====== GIVEN DATA
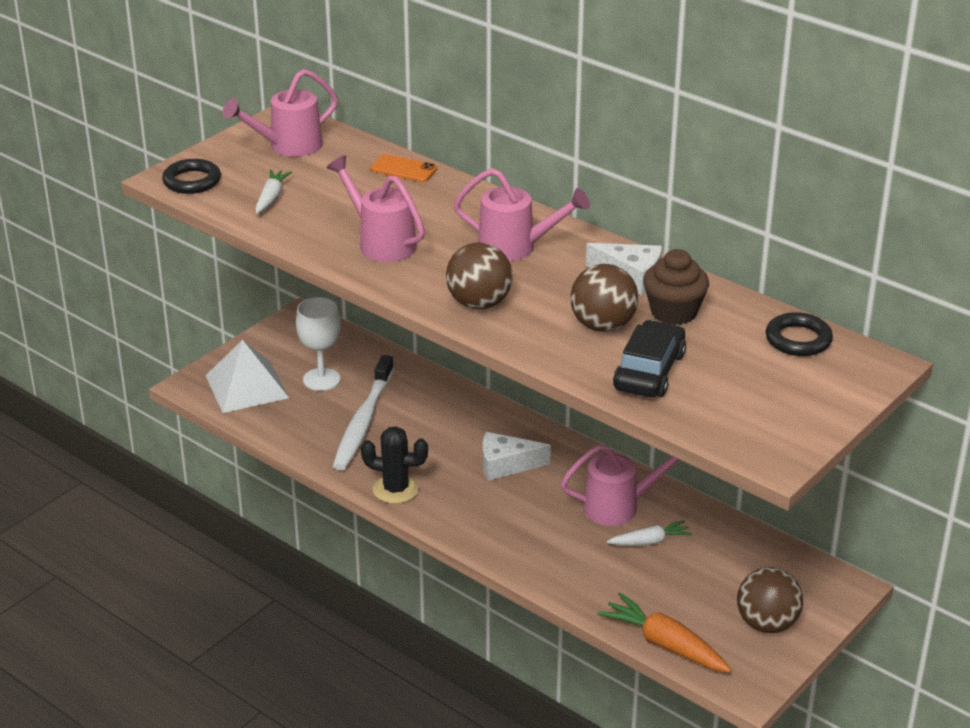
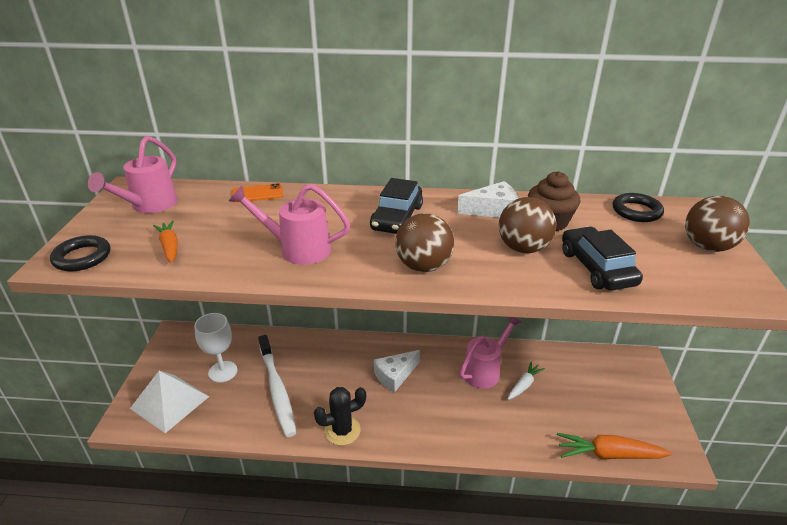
camera: 35 degrees left, 0 degrees up
(271, 198) = (170, 247): white carrot -> orange carrot
(515, 247) = (397, 218): pink watering can -> black car
(767, 624) = (637, 405): brown ball -> brown ball (707, 246)

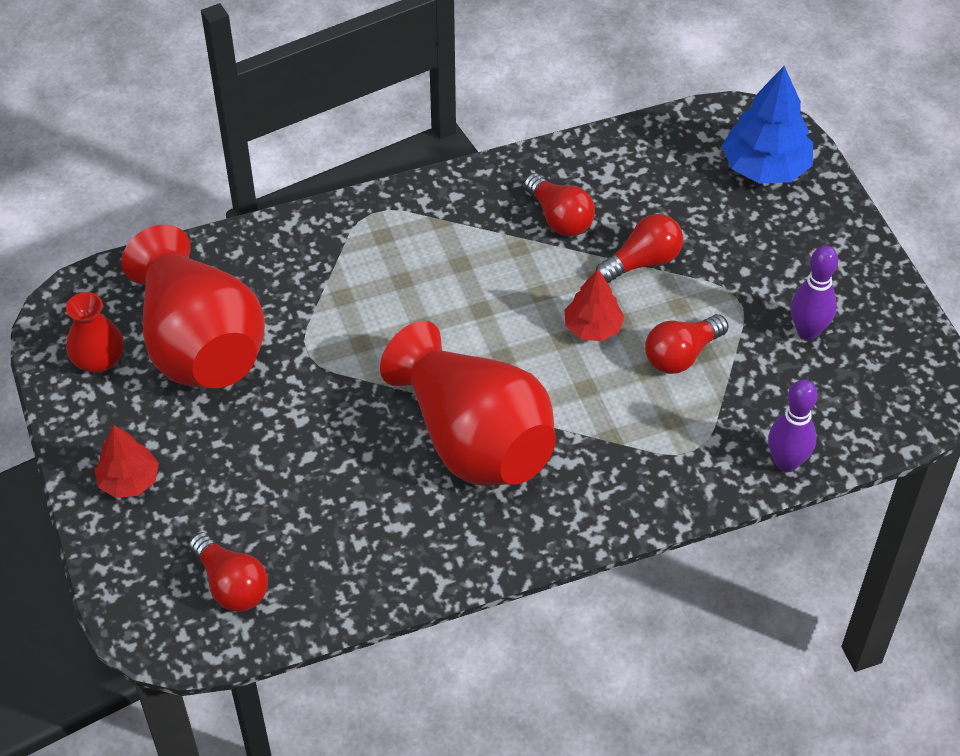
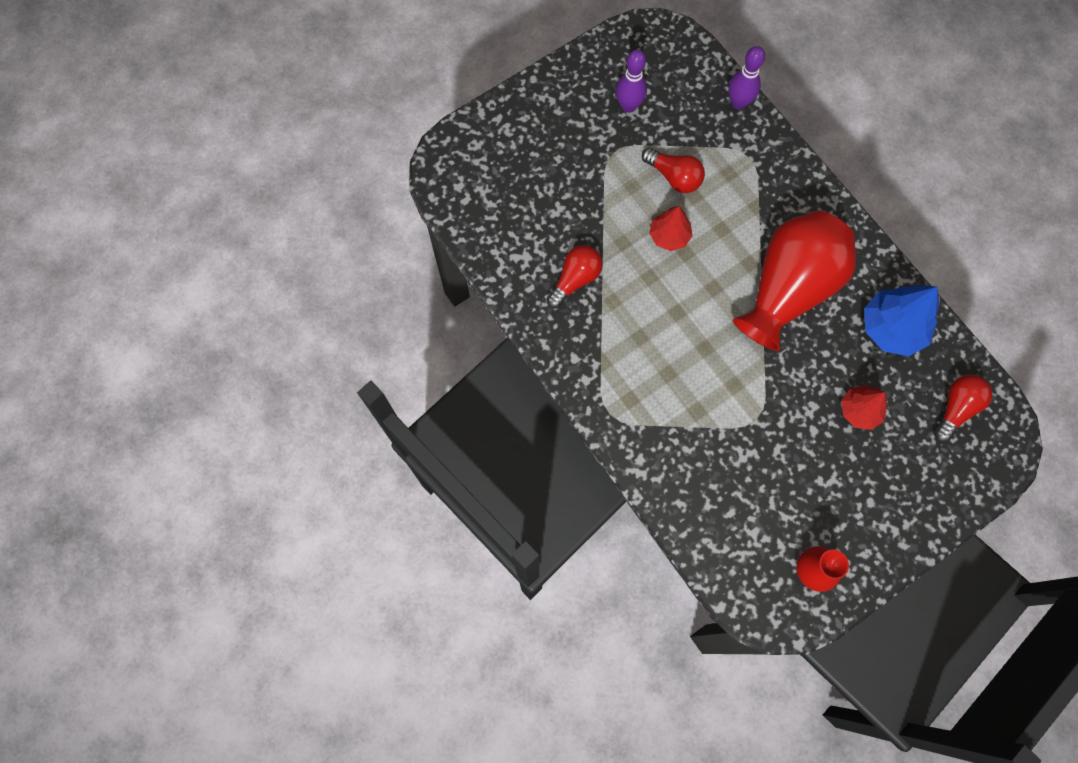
camera: 105 degrees left, 20 degrees up
(129, 481) = (906, 506): red tree -> red tree (859, 411)
(199, 344) = (774, 500): red vase -> none
(642, 261) = (599, 216): red light bulb -> none
(765, 167) = (486, 154): blue tree -> blue tree (892, 328)

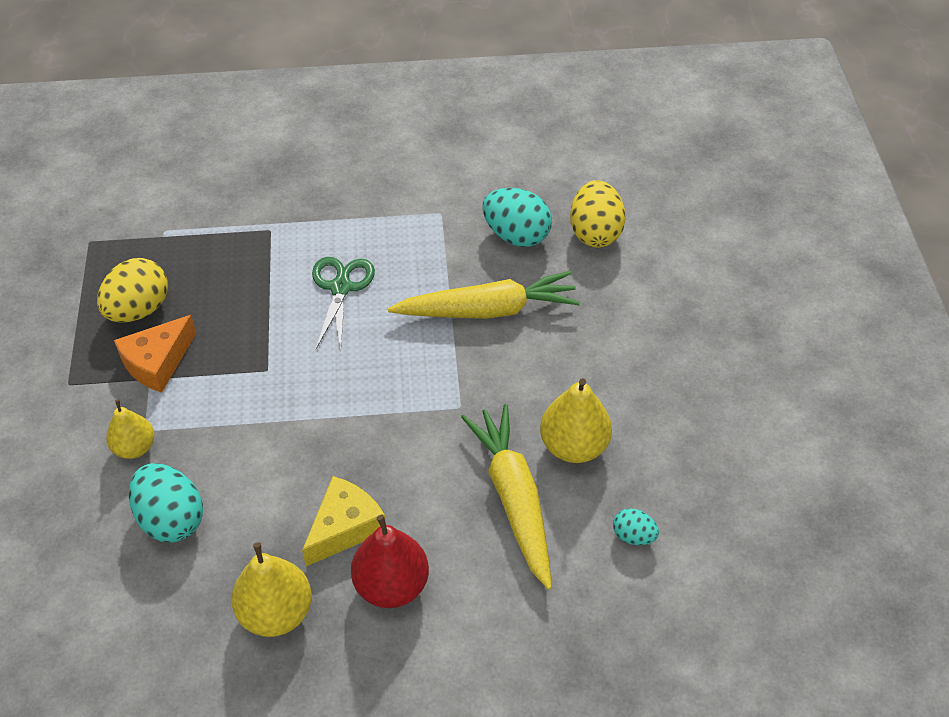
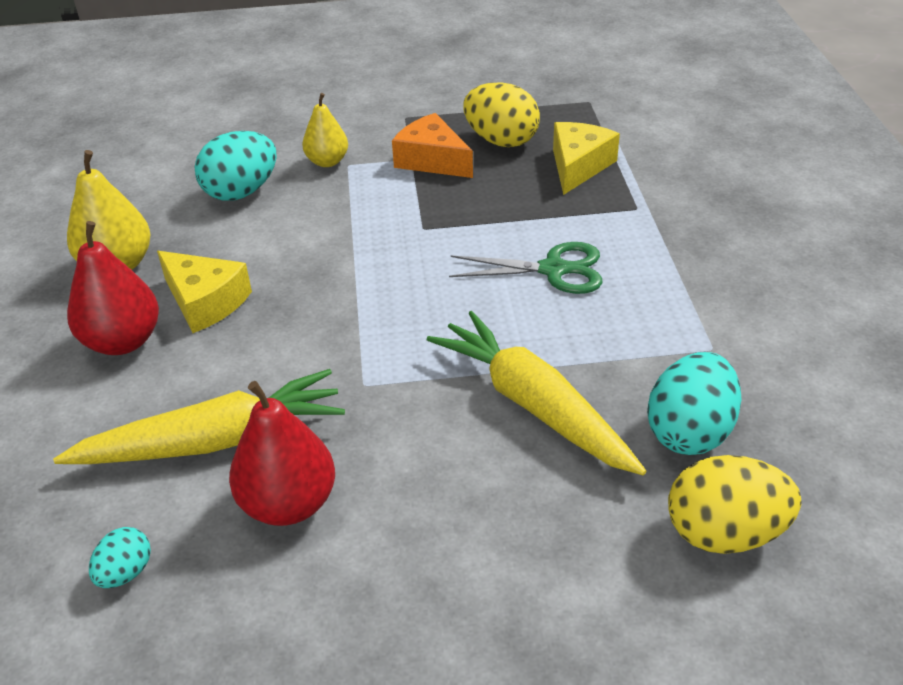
camera: 90 degrees right, 10 degrees down
(198, 259) = (578, 166): none -> yellow cheese
(488, 310) = (533, 405): yellow carrot -> yellow carrot turned 150 degrees clockwise
(573, 446) = (289, 503): yellow pear -> red pear

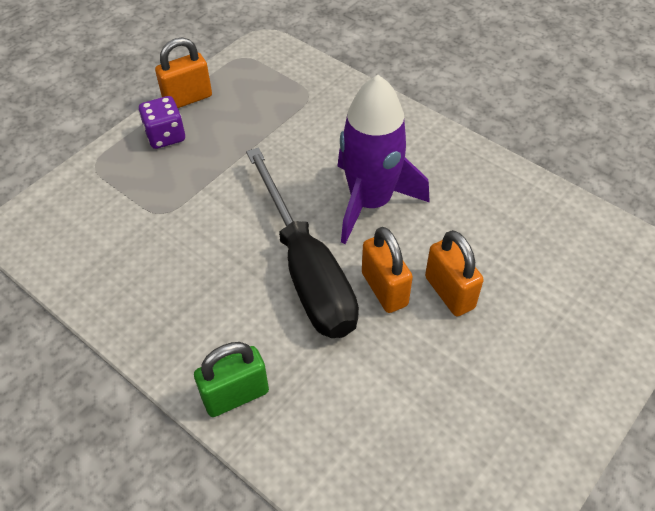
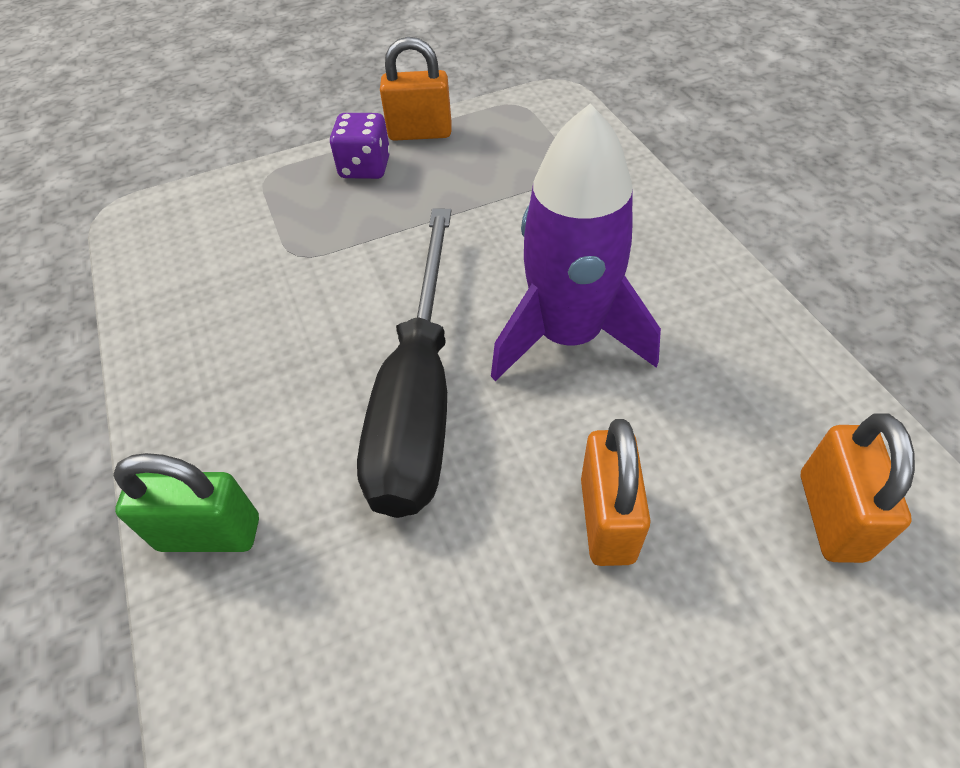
camera: 30 degrees right, 0 degrees up
(384, 289) = (510, 470): orange padlock -> orange padlock (831, 516)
============
#### YOUR TASK:
Nothing but the lines with "tree" should be returned, copied from the entries above.

#### RESULT OF THE EXERCISE:
(129, 481) = (906, 506): red tree -> red tree (859, 411)
(765, 167) = (486, 154): blue tree -> blue tree (892, 328)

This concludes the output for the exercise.